#### WORK TASK:
With the images removed, write out every line below exactly.

#### AVAILABLE DATA:
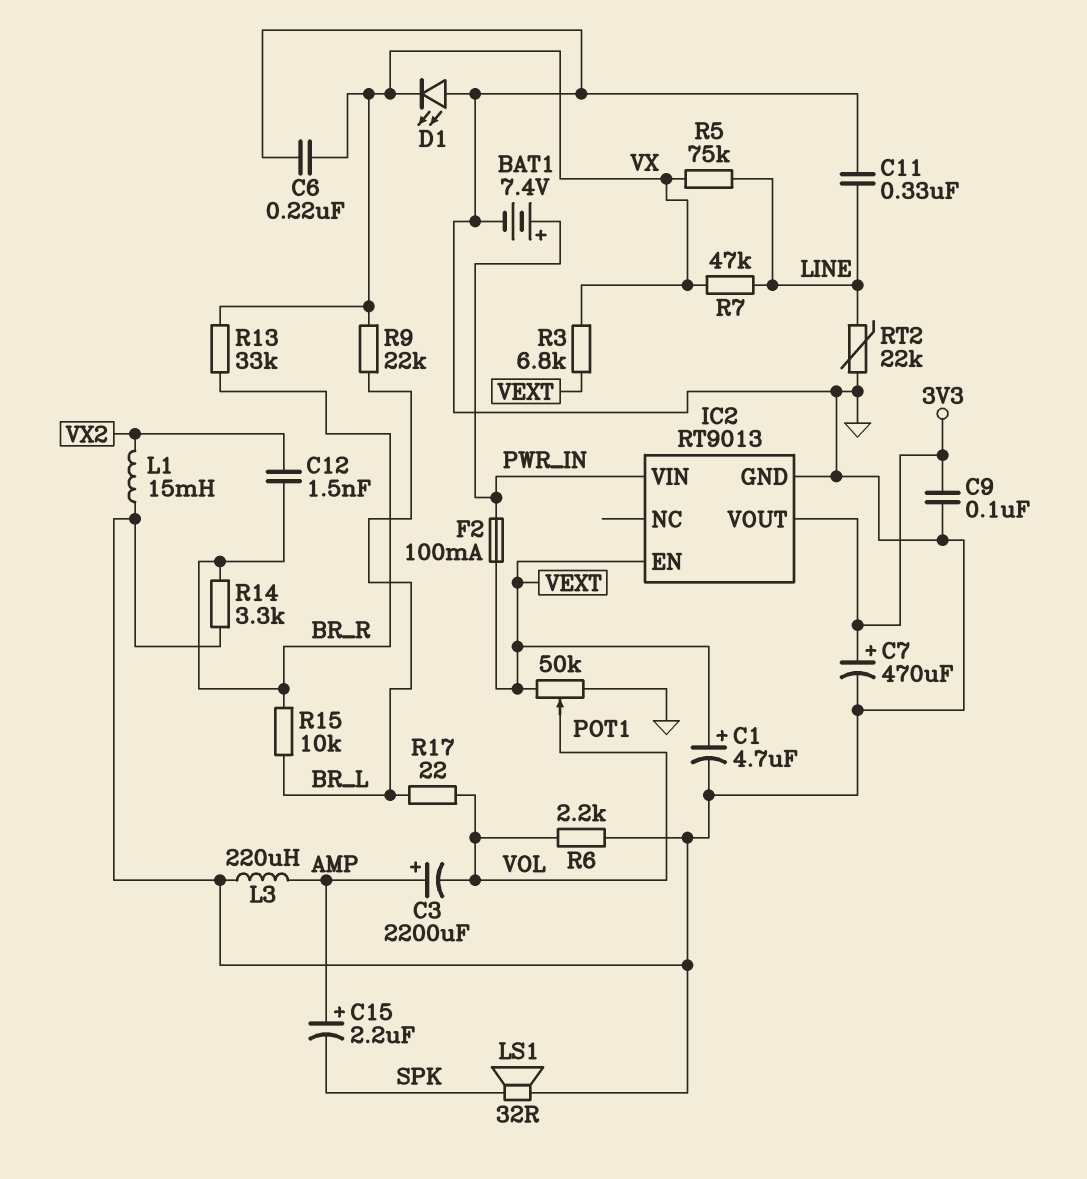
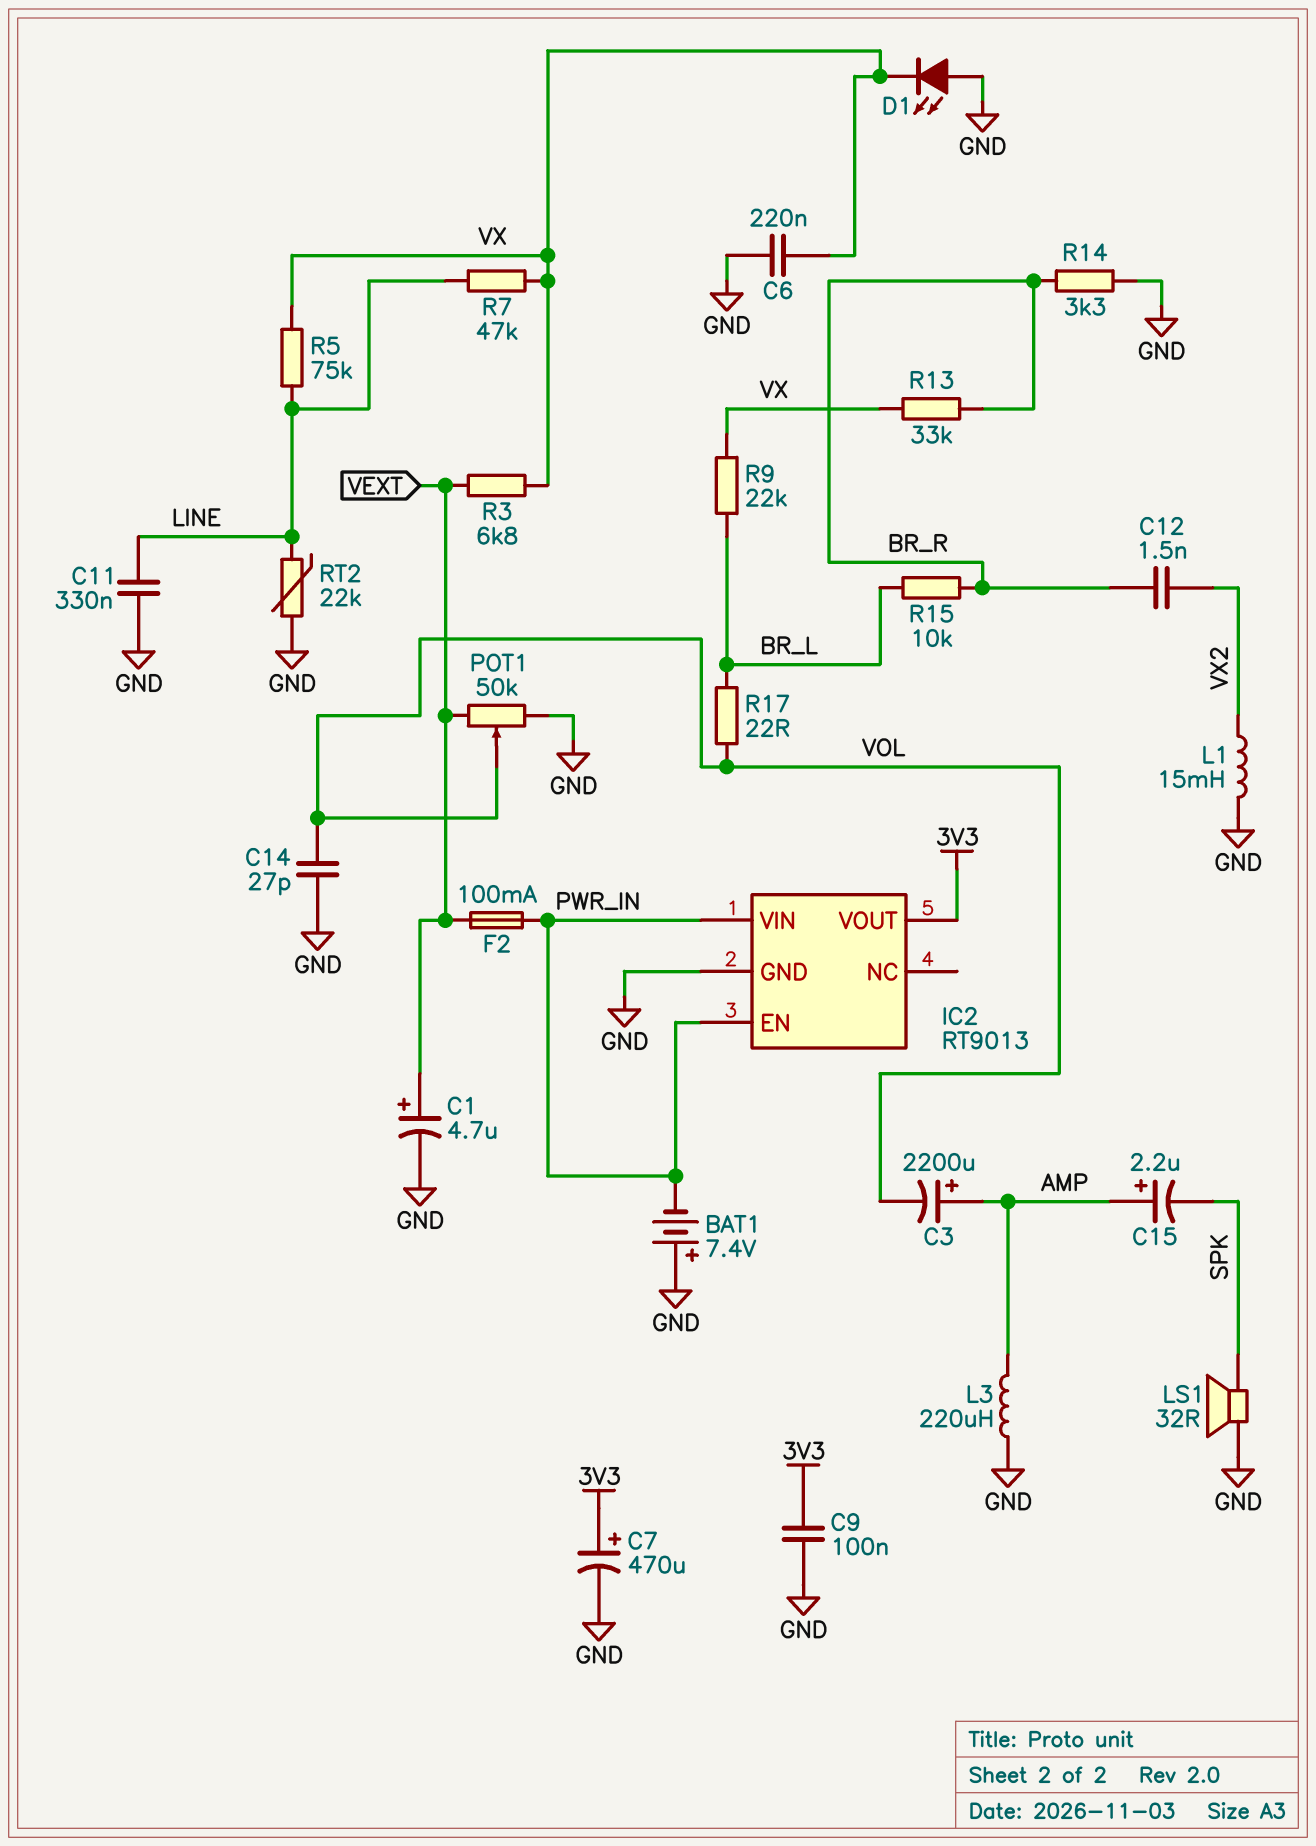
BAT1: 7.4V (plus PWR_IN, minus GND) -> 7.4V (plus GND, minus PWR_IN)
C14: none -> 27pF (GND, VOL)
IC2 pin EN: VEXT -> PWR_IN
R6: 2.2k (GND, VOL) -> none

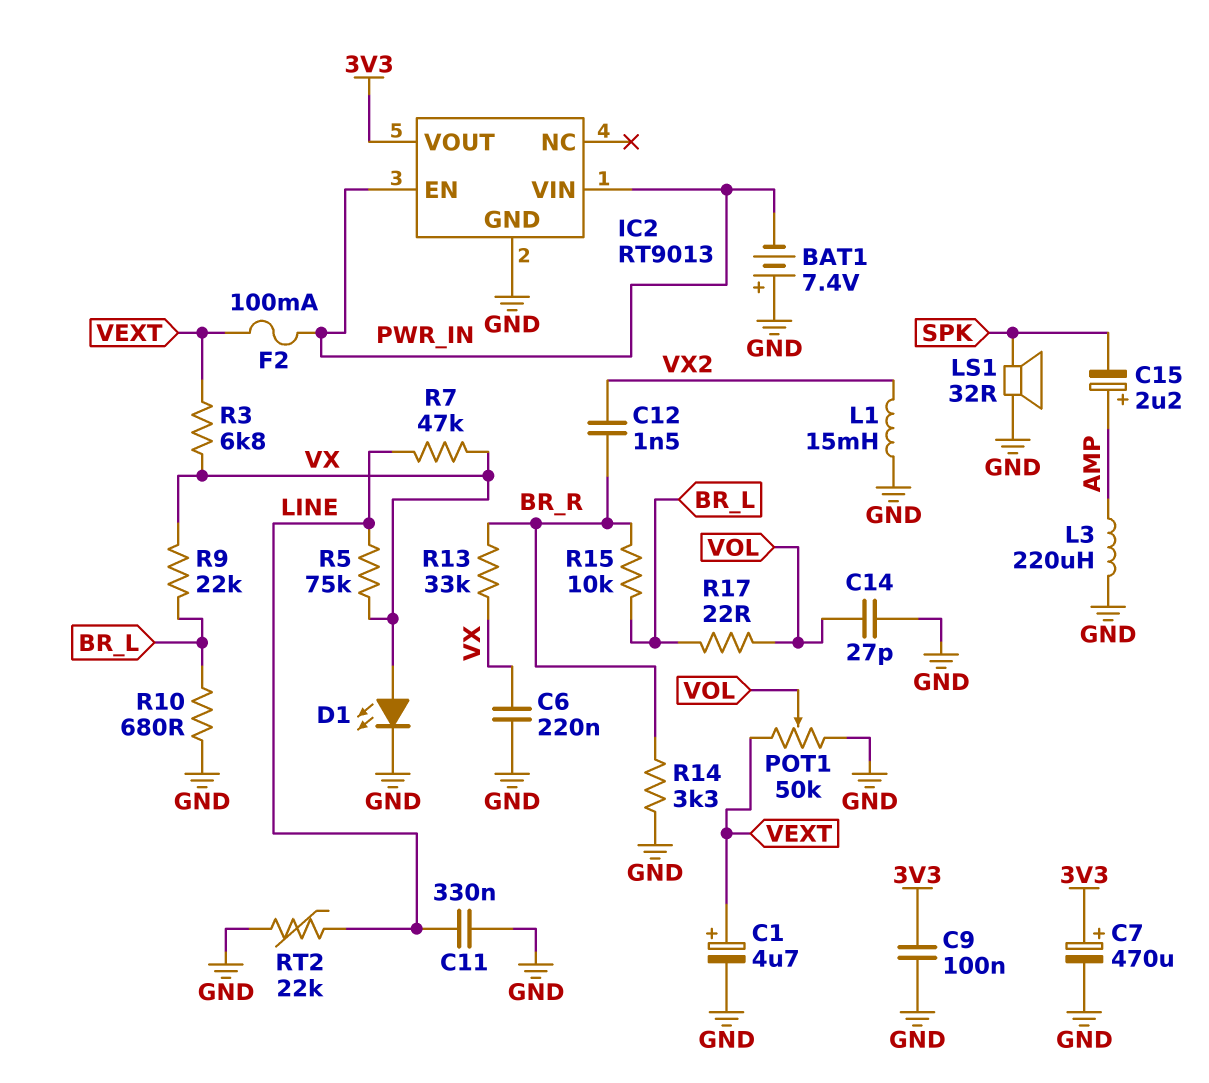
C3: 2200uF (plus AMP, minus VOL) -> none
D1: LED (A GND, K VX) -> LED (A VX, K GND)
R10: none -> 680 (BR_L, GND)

#### YOUR RESPONSE:
BAT1: 7.4V (plus PWR_IN, minus GND) -> 7.4V (plus GND, minus PWR_IN)
C14: none -> 27pF (GND, VOL)
IC2 pin EN: VEXT -> PWR_IN
R6: 2.2k (GND, VOL) -> none

C3: 2200uF (plus AMP, minus VOL) -> none
D1: LED (A GND, K VX) -> LED (A VX, K GND)
R10: none -> 680 (BR_L, GND)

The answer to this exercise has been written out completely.